DIRECTIONS FOR THIS TASK
Print nothing except the lines of the listing below from the line with "R9: 33k (SIG2, SIG18) -> none" to the line with "U203 pin DIS: NET13 -> NET6", each exactly as written, both ends included.

TASK MATERIAL

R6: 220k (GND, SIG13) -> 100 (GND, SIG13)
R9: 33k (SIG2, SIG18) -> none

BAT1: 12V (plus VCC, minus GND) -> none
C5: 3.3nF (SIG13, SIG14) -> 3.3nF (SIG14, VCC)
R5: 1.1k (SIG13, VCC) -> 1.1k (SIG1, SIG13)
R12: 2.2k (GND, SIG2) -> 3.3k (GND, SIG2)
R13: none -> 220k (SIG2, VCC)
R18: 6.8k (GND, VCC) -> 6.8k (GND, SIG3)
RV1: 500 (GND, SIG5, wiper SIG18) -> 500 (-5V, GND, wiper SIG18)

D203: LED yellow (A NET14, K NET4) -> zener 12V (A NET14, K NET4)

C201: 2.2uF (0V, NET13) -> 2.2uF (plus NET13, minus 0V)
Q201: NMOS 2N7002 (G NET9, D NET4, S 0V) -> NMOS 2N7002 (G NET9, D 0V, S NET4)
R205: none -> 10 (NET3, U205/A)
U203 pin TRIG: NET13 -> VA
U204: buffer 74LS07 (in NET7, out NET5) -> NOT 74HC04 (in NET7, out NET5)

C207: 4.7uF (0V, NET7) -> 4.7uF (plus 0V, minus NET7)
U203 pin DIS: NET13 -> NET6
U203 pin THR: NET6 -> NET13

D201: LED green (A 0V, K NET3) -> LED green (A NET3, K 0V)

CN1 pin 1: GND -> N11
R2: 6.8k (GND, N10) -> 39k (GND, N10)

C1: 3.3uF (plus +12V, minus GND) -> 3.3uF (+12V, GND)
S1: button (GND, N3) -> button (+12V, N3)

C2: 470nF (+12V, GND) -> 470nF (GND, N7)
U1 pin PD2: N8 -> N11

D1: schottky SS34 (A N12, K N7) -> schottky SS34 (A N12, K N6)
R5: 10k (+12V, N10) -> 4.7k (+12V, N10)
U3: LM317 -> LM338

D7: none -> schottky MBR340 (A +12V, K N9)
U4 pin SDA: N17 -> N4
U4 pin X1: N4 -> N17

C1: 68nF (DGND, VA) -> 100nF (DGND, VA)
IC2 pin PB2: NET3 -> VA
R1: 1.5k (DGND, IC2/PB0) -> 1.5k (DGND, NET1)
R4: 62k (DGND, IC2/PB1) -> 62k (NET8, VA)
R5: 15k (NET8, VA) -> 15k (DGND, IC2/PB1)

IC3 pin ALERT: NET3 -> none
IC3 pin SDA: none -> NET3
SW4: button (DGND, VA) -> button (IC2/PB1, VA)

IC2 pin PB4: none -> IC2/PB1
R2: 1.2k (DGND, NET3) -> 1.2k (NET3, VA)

WRITTEN ANSWER
R9: 33k (SIG2, SIG18) -> none

BAT1: 12V (plus VCC, minus GND) -> none
C5: 3.3nF (SIG13, SIG14) -> 3.3nF (SIG14, VCC)
R5: 1.1k (SIG13, VCC) -> 1.1k (SIG1, SIG13)
R12: 2.2k (GND, SIG2) -> 3.3k (GND, SIG2)
R13: none -> 220k (SIG2, VCC)
R18: 6.8k (GND, VCC) -> 6.8k (GND, SIG3)
RV1: 500 (GND, SIG5, wiper SIG18) -> 500 (-5V, GND, wiper SIG18)

D203: LED yellow (A NET14, K NET4) -> zener 12V (A NET14, K NET4)

C201: 2.2uF (0V, NET13) -> 2.2uF (plus NET13, minus 0V)
Q201: NMOS 2N7002 (G NET9, D NET4, S 0V) -> NMOS 2N7002 (G NET9, D 0V, S NET4)
R205: none -> 10 (NET3, U205/A)
U203 pin TRIG: NET13 -> VA
U204: buffer 74LS07 (in NET7, out NET5) -> NOT 74HC04 (in NET7, out NET5)

C207: 4.7uF (0V, NET7) -> 4.7uF (plus 0V, minus NET7)
U203 pin DIS: NET13 -> NET6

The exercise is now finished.